■ WHAT IS BEING ASKED ■
Every line of the entries below from the one containing "turquoise trophy [225,315,269,389] -> none" to the one containing "turquoise cube [325,222,371,274] -> none", both ends included, must be written out exactly. No other line belongs in the answer.

■ DATA SUPPLIED ■
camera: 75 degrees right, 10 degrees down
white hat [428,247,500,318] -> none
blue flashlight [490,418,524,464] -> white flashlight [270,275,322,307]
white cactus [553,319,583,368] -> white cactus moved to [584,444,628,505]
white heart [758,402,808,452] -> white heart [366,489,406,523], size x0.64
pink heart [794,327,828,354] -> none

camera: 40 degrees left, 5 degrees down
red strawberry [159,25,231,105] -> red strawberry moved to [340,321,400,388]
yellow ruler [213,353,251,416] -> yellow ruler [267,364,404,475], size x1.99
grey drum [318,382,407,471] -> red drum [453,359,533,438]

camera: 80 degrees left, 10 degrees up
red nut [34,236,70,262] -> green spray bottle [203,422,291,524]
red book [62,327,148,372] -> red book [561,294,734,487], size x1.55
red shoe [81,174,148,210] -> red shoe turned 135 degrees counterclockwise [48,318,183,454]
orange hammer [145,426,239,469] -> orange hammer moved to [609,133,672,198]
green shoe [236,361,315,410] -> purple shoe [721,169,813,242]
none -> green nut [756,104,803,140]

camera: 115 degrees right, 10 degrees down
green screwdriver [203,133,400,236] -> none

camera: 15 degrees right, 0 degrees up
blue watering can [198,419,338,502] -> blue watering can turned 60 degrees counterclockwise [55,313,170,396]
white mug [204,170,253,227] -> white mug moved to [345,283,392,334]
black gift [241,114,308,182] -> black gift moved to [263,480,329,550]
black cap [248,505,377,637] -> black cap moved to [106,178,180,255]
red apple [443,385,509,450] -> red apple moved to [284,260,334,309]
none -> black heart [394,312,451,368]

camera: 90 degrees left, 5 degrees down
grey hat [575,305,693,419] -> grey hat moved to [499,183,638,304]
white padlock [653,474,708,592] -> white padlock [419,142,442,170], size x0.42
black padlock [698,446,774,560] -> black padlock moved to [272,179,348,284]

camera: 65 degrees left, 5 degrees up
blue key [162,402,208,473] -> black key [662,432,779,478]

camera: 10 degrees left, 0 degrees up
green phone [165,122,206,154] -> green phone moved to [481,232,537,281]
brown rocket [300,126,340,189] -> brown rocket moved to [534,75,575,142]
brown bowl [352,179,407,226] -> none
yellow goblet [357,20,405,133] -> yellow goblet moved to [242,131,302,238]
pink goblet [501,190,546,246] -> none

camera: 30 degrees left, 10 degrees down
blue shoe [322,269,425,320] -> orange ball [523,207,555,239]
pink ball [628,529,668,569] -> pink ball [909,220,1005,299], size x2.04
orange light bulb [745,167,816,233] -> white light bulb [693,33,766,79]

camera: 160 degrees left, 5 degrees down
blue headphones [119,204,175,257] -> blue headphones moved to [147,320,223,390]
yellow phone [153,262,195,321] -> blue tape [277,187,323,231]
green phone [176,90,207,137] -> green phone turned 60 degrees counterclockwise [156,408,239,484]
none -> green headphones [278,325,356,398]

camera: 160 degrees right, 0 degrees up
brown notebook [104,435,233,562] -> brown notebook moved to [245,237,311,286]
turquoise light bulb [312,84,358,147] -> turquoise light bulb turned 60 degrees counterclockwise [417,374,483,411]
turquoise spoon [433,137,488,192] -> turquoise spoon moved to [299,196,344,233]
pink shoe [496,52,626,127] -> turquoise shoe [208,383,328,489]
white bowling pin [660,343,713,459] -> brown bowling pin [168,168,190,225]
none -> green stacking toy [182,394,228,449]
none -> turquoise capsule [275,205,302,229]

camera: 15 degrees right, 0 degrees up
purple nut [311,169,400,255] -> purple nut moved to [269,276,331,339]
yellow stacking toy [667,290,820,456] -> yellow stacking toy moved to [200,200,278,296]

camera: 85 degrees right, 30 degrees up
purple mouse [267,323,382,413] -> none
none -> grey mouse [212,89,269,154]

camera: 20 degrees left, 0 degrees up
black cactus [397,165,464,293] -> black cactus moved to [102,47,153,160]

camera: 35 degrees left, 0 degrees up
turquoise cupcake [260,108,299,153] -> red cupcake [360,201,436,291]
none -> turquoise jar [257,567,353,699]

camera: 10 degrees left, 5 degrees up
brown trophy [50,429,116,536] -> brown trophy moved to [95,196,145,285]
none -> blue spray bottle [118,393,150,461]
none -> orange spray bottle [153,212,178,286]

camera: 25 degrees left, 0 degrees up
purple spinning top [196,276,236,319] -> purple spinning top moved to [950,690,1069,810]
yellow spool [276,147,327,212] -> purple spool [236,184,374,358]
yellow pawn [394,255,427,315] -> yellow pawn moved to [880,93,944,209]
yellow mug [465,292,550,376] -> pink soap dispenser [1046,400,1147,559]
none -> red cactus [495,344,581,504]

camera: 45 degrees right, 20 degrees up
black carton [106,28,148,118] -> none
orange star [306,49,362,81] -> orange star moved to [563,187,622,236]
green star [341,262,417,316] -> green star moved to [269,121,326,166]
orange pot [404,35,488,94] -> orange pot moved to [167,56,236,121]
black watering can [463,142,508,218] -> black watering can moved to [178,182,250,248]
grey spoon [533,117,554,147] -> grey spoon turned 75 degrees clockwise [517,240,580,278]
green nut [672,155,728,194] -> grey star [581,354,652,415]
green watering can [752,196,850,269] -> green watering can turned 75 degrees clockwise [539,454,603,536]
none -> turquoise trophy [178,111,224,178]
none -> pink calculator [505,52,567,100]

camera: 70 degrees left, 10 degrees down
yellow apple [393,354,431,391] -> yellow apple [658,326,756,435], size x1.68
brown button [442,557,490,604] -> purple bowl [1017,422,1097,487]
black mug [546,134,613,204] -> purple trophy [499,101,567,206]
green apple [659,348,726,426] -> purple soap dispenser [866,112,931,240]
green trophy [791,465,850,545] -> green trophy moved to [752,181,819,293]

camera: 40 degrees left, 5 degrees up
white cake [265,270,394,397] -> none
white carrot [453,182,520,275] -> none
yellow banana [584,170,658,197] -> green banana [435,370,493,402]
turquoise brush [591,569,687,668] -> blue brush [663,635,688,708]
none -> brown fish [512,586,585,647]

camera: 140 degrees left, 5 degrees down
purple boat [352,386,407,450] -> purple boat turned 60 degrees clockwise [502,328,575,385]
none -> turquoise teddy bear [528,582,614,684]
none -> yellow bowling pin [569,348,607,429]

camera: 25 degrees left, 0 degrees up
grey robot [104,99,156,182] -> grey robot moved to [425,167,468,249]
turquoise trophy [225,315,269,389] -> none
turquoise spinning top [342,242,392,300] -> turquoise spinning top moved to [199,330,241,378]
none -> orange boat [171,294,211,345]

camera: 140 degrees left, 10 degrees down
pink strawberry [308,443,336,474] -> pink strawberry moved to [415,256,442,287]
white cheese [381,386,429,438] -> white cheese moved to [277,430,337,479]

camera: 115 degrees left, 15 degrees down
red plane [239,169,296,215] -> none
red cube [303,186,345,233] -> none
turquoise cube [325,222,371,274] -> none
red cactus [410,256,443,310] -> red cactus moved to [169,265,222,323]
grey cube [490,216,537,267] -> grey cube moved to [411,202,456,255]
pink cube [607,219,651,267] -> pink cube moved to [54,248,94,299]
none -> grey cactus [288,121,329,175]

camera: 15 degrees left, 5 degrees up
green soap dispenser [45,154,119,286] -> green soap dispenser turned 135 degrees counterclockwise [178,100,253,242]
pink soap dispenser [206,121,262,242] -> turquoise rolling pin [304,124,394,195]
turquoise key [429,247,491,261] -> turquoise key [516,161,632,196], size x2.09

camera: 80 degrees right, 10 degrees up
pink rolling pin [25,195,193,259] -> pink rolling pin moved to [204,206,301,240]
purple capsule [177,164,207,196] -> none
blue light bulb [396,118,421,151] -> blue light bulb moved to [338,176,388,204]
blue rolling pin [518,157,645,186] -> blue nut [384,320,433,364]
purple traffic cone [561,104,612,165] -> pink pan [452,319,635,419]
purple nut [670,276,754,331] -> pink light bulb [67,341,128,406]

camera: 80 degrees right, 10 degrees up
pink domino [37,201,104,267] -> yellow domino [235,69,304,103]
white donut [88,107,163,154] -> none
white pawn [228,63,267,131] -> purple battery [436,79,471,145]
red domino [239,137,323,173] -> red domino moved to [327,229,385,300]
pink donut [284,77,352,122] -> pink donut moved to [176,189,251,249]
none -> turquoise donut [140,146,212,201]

■ SOLUTION BELOW ■
turquoise trophy [225,315,269,389] -> none
turquoise spinning top [342,242,392,300] -> turquoise spinning top moved to [199,330,241,378]
none -> orange boat [171,294,211,345]

camera: 140 degrees left, 10 degrees down
pink strawberry [308,443,336,474] -> pink strawberry moved to [415,256,442,287]
white cheese [381,386,429,438] -> white cheese moved to [277,430,337,479]

camera: 115 degrees left, 15 degrees down
red plane [239,169,296,215] -> none
red cube [303,186,345,233] -> none
turquoise cube [325,222,371,274] -> none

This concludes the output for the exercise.